▸ **Problem**: Repeat all the data exactly, and where a record holds a picture, leave that picture out.
=== Begin Enclosure ===
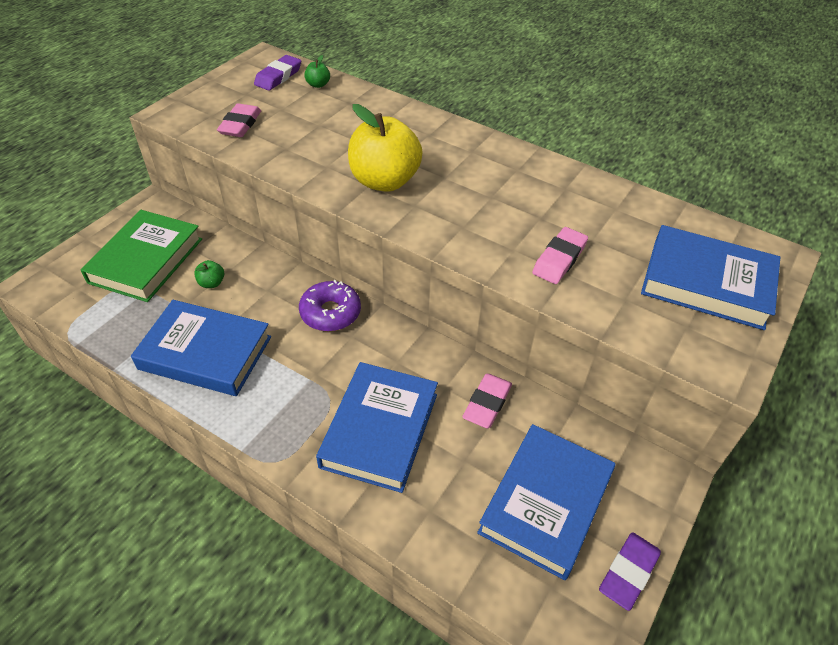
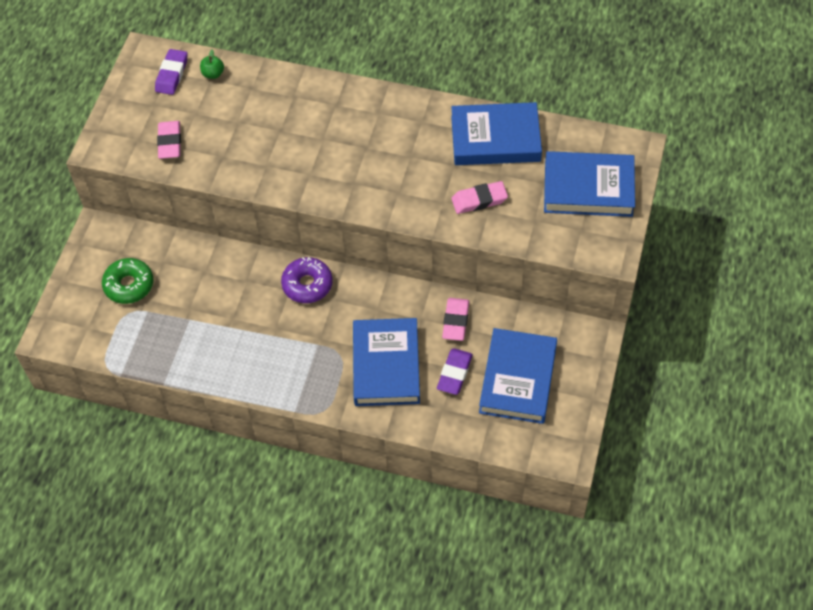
camera: 15 degrees left, 10 degrees up
(146, 260) = (129, 285): green book -> green donut
(205, 353) = (227, 349): blue book -> blue book (495, 139)
(212, 283) = (197, 288): green apple -> none
(384, 181) = (320, 166): yellow apple -> none
(559, 259) = (479, 200): pink eraser -> pink eraser turned 60 degrees clockwise
(628, 572) = (582, 406): purple eraser -> purple eraser (454, 373)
=== End Enclosure ===
▸ **Worked solution**:
camera: 15 degrees left, 10 degrees up
(146, 260) = (129, 285): green book -> green donut
(205, 353) = (227, 349): blue book -> blue book (495, 139)
(212, 283) = (197, 288): green apple -> none
(384, 181) = (320, 166): yellow apple -> none
(559, 259) = (479, 200): pink eraser -> pink eraser turned 60 degrees clockwise
(628, 572) = (582, 406): purple eraser -> purple eraser (454, 373)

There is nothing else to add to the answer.